== Problem statement ==
Repeat the records below line by line, exactly, finishing on the line that contains "none -> grey cone C2 level 2".

[Scene edit records]
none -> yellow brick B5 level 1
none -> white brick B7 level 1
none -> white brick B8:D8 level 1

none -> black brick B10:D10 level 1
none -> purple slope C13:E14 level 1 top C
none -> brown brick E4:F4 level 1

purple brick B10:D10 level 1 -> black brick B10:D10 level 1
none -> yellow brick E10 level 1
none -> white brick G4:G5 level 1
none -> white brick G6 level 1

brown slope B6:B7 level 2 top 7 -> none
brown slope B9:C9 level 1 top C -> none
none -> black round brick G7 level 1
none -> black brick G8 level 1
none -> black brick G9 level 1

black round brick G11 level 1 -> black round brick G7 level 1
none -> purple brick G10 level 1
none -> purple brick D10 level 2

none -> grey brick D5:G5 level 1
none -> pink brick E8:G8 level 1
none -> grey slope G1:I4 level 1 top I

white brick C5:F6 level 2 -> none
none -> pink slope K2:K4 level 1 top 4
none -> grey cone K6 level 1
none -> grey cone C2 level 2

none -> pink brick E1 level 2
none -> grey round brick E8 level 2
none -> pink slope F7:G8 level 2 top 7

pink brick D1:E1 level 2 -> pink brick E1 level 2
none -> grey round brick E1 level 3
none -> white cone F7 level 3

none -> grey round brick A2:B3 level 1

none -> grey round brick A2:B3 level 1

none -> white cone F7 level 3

== Exercise response ==
none -> yellow brick B5 level 1
none -> white brick B7 level 1
none -> white brick B8:D8 level 1

none -> black brick B10:D10 level 1
none -> purple slope C13:E14 level 1 top C
none -> brown brick E4:F4 level 1

purple brick B10:D10 level 1 -> black brick B10:D10 level 1
none -> yellow brick E10 level 1
none -> white brick G4:G5 level 1
none -> white brick G6 level 1

brown slope B6:B7 level 2 top 7 -> none
brown slope B9:C9 level 1 top C -> none
none -> black round brick G7 level 1
none -> black brick G8 level 1
none -> black brick G9 level 1

black round brick G11 level 1 -> black round brick G7 level 1
none -> purple brick G10 level 1
none -> purple brick D10 level 2

none -> grey brick D5:G5 level 1
none -> pink brick E8:G8 level 1
none -> grey slope G1:I4 level 1 top I

white brick C5:F6 level 2 -> none
none -> pink slope K2:K4 level 1 top 4
none -> grey cone K6 level 1
none -> grey cone C2 level 2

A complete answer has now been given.